**What to do**
Scan the records beneath this line for the line holding "D4: diode BAV21 (A N008, K 0V) -> none" and the line holding "C14: 15nF (5V, NET8) -> 15nF (5V, GND)", then transcribe exactly those two and all lines between.
--
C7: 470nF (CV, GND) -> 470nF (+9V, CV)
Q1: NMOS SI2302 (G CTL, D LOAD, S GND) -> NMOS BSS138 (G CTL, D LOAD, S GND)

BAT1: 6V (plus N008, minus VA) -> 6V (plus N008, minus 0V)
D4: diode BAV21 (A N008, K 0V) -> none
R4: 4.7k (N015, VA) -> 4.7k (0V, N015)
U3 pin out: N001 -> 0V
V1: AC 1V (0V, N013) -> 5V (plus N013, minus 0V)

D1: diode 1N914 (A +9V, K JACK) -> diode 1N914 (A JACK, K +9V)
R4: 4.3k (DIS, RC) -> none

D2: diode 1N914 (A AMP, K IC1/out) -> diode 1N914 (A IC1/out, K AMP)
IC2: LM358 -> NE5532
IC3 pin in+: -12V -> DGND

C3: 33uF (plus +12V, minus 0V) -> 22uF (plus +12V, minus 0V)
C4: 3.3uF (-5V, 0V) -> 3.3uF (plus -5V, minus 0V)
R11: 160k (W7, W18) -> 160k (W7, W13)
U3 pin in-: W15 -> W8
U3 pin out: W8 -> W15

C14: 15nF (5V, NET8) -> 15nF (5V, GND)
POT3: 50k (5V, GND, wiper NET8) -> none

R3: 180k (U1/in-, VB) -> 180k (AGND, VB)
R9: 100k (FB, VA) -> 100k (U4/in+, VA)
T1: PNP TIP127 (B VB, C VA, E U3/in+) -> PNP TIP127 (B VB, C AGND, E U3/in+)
--
**Exercise solution**
D4: diode BAV21 (A N008, K 0V) -> none
R4: 4.7k (N015, VA) -> 4.7k (0V, N015)
U3 pin out: N001 -> 0V
V1: AC 1V (0V, N013) -> 5V (plus N013, minus 0V)

D1: diode 1N914 (A +9V, K JACK) -> diode 1N914 (A JACK, K +9V)
R4: 4.3k (DIS, RC) -> none

D2: diode 1N914 (A AMP, K IC1/out) -> diode 1N914 (A IC1/out, K AMP)
IC2: LM358 -> NE5532
IC3 pin in+: -12V -> DGND

C3: 33uF (plus +12V, minus 0V) -> 22uF (plus +12V, minus 0V)
C4: 3.3uF (-5V, 0V) -> 3.3uF (plus -5V, minus 0V)
R11: 160k (W7, W18) -> 160k (W7, W13)
U3 pin in-: W15 -> W8
U3 pin out: W8 -> W15

C14: 15nF (5V, NET8) -> 15nF (5V, GND)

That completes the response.